>>>>>
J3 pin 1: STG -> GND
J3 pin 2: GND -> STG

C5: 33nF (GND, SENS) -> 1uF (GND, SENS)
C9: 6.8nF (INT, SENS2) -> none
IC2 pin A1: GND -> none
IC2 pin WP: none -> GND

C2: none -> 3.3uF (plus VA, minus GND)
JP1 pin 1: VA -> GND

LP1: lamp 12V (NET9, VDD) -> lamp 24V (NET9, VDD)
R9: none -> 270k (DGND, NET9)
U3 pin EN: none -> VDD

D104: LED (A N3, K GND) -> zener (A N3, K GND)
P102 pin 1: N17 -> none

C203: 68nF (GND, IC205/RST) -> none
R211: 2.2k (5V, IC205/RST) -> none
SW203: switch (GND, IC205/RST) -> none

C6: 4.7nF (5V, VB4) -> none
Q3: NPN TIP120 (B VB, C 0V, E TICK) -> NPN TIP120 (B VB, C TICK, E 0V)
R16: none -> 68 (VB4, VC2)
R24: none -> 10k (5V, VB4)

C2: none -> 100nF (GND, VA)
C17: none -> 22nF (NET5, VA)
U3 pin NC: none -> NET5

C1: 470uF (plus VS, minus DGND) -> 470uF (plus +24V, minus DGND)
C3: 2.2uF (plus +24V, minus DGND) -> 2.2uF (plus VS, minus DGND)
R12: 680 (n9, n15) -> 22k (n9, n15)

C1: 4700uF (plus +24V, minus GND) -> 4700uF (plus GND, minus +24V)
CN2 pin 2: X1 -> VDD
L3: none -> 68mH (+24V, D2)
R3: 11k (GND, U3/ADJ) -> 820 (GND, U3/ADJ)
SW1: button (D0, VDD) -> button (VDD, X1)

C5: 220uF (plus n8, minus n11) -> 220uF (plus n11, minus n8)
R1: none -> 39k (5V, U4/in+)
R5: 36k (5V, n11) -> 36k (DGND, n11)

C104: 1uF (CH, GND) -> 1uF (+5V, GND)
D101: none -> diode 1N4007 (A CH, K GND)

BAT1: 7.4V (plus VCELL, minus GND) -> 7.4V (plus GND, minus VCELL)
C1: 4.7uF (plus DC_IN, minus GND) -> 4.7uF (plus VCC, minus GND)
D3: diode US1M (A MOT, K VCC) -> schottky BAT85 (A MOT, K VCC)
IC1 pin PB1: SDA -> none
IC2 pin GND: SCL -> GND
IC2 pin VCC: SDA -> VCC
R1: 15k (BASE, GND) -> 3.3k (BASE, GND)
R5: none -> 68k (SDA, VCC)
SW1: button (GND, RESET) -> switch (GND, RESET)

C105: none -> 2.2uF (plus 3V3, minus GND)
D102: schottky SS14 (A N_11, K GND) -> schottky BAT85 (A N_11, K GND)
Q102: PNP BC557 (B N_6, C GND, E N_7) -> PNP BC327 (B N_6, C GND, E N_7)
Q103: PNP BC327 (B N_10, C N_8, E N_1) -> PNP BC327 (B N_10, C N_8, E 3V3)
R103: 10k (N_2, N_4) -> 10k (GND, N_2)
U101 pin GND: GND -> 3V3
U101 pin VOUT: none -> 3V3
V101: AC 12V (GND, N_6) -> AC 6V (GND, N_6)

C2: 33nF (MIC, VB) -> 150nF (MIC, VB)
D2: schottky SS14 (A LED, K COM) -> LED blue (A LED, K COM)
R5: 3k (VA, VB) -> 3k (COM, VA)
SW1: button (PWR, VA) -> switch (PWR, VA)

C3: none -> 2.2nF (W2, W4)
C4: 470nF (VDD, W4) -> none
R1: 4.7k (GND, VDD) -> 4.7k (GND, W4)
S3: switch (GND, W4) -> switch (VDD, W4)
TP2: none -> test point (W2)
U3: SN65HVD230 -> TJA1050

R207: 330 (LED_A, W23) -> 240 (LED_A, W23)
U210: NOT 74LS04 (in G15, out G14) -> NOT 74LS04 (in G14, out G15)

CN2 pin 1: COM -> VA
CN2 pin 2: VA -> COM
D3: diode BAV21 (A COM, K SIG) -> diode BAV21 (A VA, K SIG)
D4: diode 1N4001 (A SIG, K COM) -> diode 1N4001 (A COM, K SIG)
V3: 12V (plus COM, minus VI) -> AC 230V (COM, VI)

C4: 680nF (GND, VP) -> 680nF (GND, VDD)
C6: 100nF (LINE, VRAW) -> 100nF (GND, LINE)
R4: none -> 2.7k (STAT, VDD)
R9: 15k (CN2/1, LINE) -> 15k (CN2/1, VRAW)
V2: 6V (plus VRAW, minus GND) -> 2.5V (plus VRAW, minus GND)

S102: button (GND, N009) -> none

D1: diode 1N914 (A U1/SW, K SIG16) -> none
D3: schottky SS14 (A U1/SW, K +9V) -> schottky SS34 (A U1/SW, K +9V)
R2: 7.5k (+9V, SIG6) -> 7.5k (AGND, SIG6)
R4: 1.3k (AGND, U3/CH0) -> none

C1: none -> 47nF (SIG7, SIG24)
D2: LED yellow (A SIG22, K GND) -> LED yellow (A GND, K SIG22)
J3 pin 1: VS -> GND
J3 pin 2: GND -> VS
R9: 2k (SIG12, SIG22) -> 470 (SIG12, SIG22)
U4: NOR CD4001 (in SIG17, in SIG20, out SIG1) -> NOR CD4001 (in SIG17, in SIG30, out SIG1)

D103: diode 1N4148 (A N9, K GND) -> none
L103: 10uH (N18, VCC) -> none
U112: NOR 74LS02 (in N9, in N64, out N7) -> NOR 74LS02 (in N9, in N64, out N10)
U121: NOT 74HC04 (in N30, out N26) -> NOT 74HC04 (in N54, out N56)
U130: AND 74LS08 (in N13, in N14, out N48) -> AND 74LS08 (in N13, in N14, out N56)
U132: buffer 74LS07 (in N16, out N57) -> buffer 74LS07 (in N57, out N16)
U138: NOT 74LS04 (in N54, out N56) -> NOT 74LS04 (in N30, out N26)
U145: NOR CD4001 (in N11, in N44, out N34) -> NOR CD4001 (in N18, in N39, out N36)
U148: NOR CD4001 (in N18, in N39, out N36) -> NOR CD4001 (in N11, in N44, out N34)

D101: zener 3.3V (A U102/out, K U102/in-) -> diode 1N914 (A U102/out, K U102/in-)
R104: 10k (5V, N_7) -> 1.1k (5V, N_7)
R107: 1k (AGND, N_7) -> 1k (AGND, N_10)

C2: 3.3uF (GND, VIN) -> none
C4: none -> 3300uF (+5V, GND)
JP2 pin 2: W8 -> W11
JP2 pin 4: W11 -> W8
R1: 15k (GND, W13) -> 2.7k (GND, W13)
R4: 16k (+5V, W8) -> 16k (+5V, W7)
<<<<<
▶ **What you have to do**: Up to and including the line with "C105: none -> 2.2uF (plus 3V3, minus GND)", transcribe the entries above exactly, starting from their first line.

▶ **Answer to this problem**:
J3 pin 1: STG -> GND
J3 pin 2: GND -> STG

C5: 33nF (GND, SENS) -> 1uF (GND, SENS)
C9: 6.8nF (INT, SENS2) -> none
IC2 pin A1: GND -> none
IC2 pin WP: none -> GND

C2: none -> 3.3uF (plus VA, minus GND)
JP1 pin 1: VA -> GND

LP1: lamp 12V (NET9, VDD) -> lamp 24V (NET9, VDD)
R9: none -> 270k (DGND, NET9)
U3 pin EN: none -> VDD

D104: LED (A N3, K GND) -> zener (A N3, K GND)
P102 pin 1: N17 -> none

C203: 68nF (GND, IC205/RST) -> none
R211: 2.2k (5V, IC205/RST) -> none
SW203: switch (GND, IC205/RST) -> none

C6: 4.7nF (5V, VB4) -> none
Q3: NPN TIP120 (B VB, C 0V, E TICK) -> NPN TIP120 (B VB, C TICK, E 0V)
R16: none -> 68 (VB4, VC2)
R24: none -> 10k (5V, VB4)

C2: none -> 100nF (GND, VA)
C17: none -> 22nF (NET5, VA)
U3 pin NC: none -> NET5

C1: 470uF (plus VS, minus DGND) -> 470uF (plus +24V, minus DGND)
C3: 2.2uF (plus +24V, minus DGND) -> 2.2uF (plus VS, minus DGND)
R12: 680 (n9, n15) -> 22k (n9, n15)

C1: 4700uF (plus +24V, minus GND) -> 4700uF (plus GND, minus +24V)
CN2 pin 2: X1 -> VDD
L3: none -> 68mH (+24V, D2)
R3: 11k (GND, U3/ADJ) -> 820 (GND, U3/ADJ)
SW1: button (D0, VDD) -> button (VDD, X1)

C5: 220uF (plus n8, minus n11) -> 220uF (plus n11, minus n8)
R1: none -> 39k (5V, U4/in+)
R5: 36k (5V, n11) -> 36k (DGND, n11)

C104: 1uF (CH, GND) -> 1uF (+5V, GND)
D101: none -> diode 1N4007 (A CH, K GND)

BAT1: 7.4V (plus VCELL, minus GND) -> 7.4V (plus GND, minus VCELL)
C1: 4.7uF (plus DC_IN, minus GND) -> 4.7uF (plus VCC, minus GND)
D3: diode US1M (A MOT, K VCC) -> schottky BAT85 (A MOT, K VCC)
IC1 pin PB1: SDA -> none
IC2 pin GND: SCL -> GND
IC2 pin VCC: SDA -> VCC
R1: 15k (BASE, GND) -> 3.3k (BASE, GND)
R5: none -> 68k (SDA, VCC)
SW1: button (GND, RESET) -> switch (GND, RESET)

C105: none -> 2.2uF (plus 3V3, minus GND)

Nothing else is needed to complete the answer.